The task.
Within the data below, find the string "none" and return each line where it occurs.

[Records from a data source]
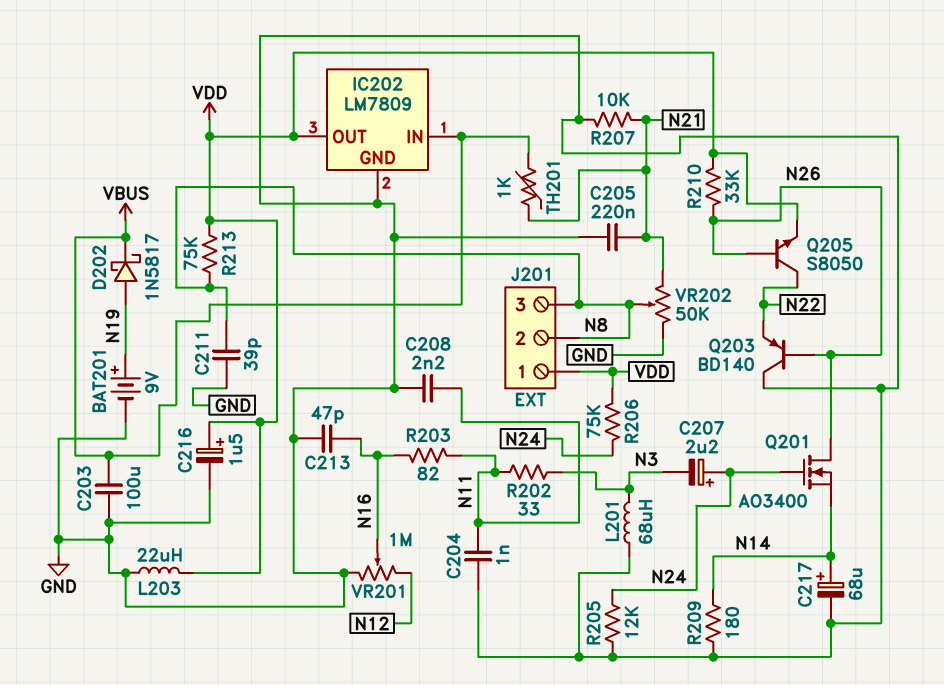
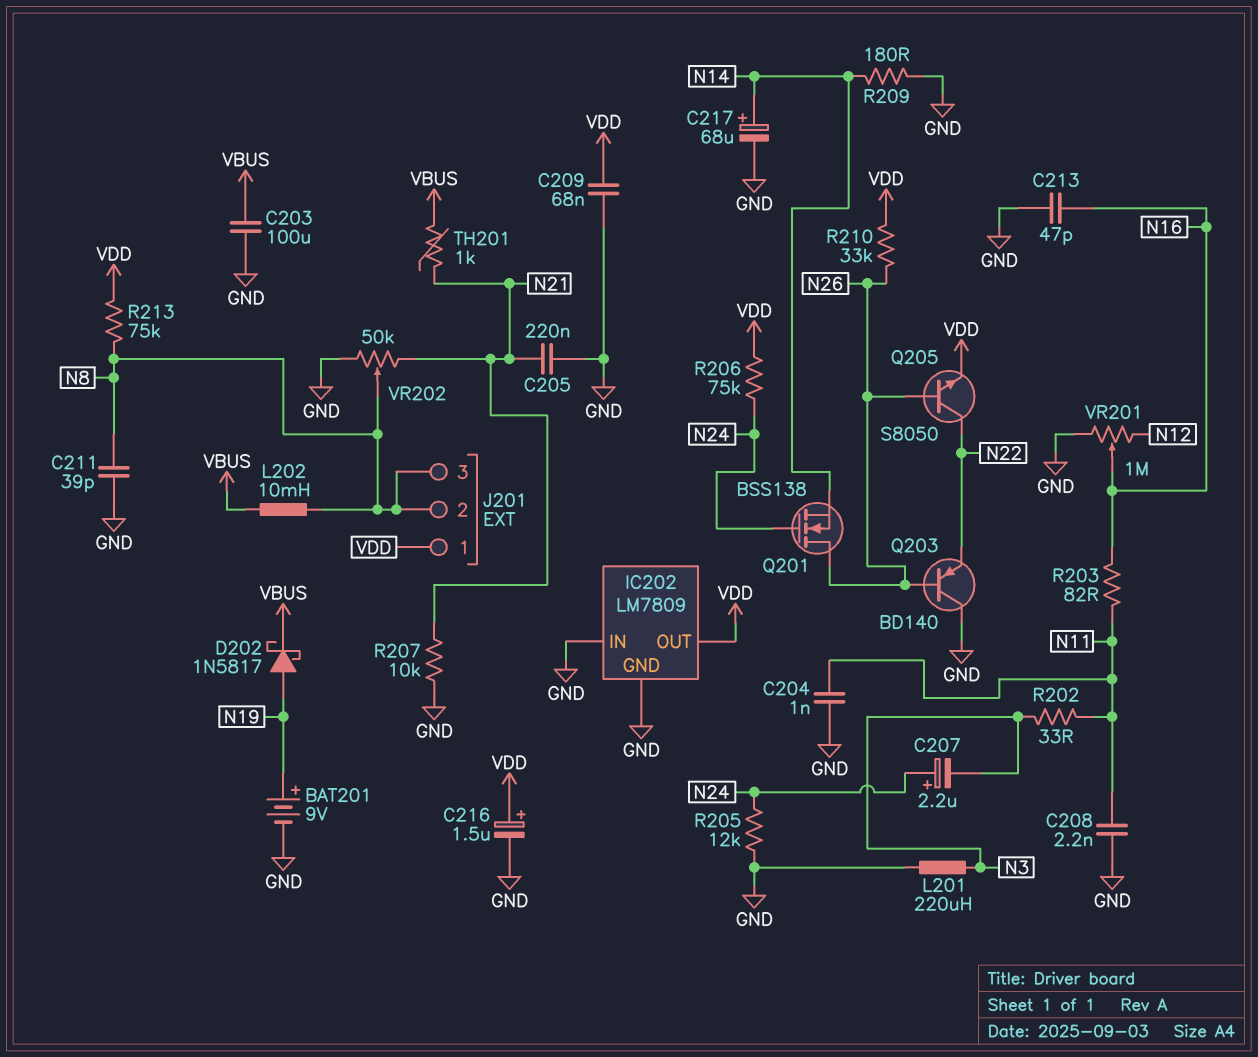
C209: none -> 68nF (GND, VDD)
IC202 pin IN: VBUS -> GND
L201: 68uH (GND, N3) -> 220uH (GND, N3)
L202: none -> 10mH (N8, VBUS)
L203: 22uH (GND, VDD) -> none
Q201: NMOS AO3400 (G N24, D N26, S N14) -> NMOS BSS138 (G N24, D N26, S N14)

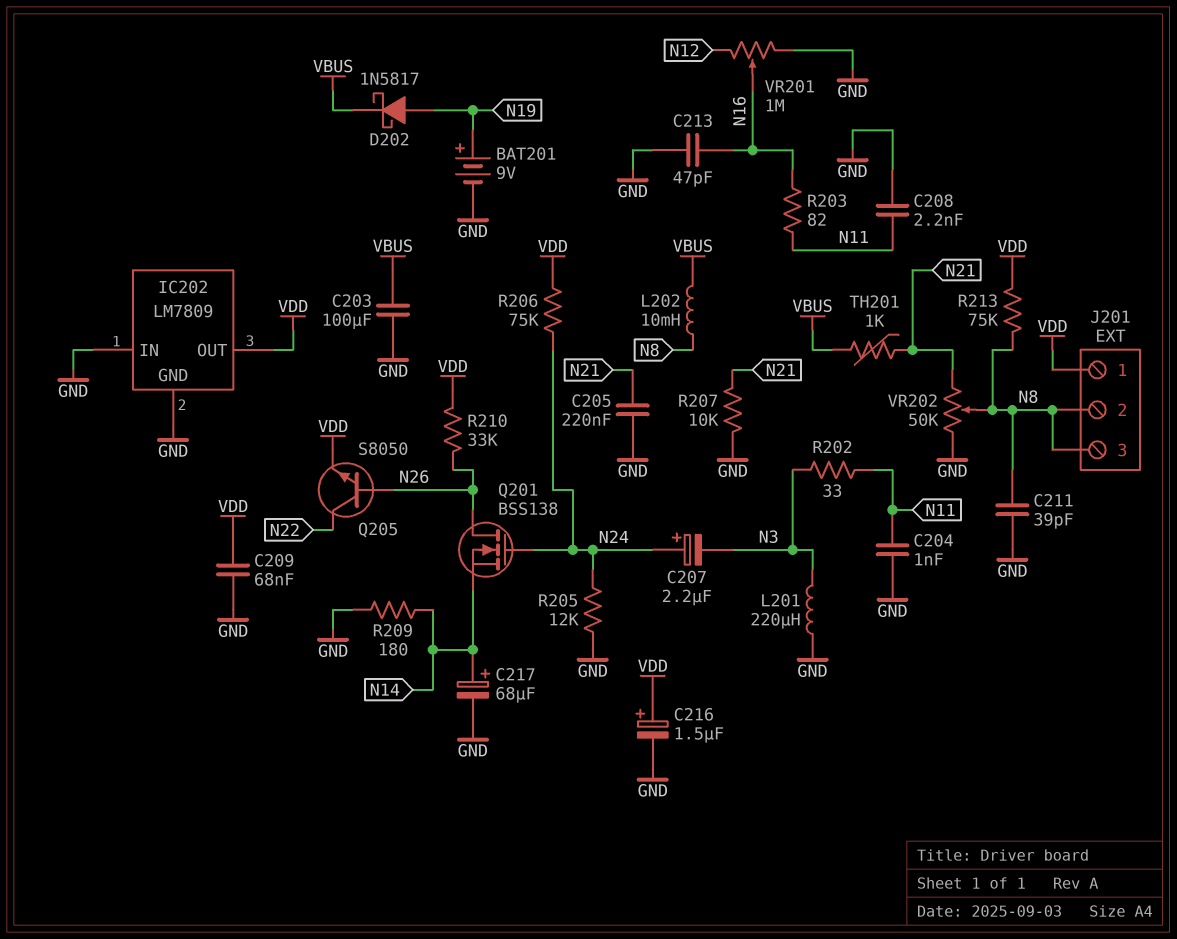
Q203: PNP BD140 (B N26, C GND, E N22) -> none

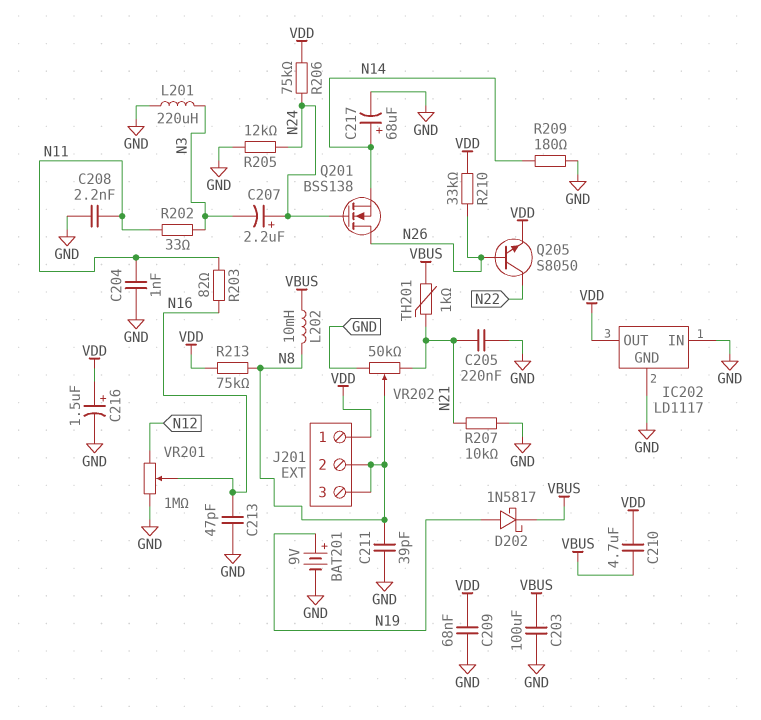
C210: none -> 4.7uF (VBUS, VDD)
IC202: LM7809 -> LD1117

Result.
C209: none -> 68nF (GND, VDD)
L202: none -> 10mH (N8, VBUS)
L203: 22uH (GND, VDD) -> none
Q203: PNP BD140 (B N26, C GND, E N22) -> none
C210: none -> 4.7uF (VBUS, VDD)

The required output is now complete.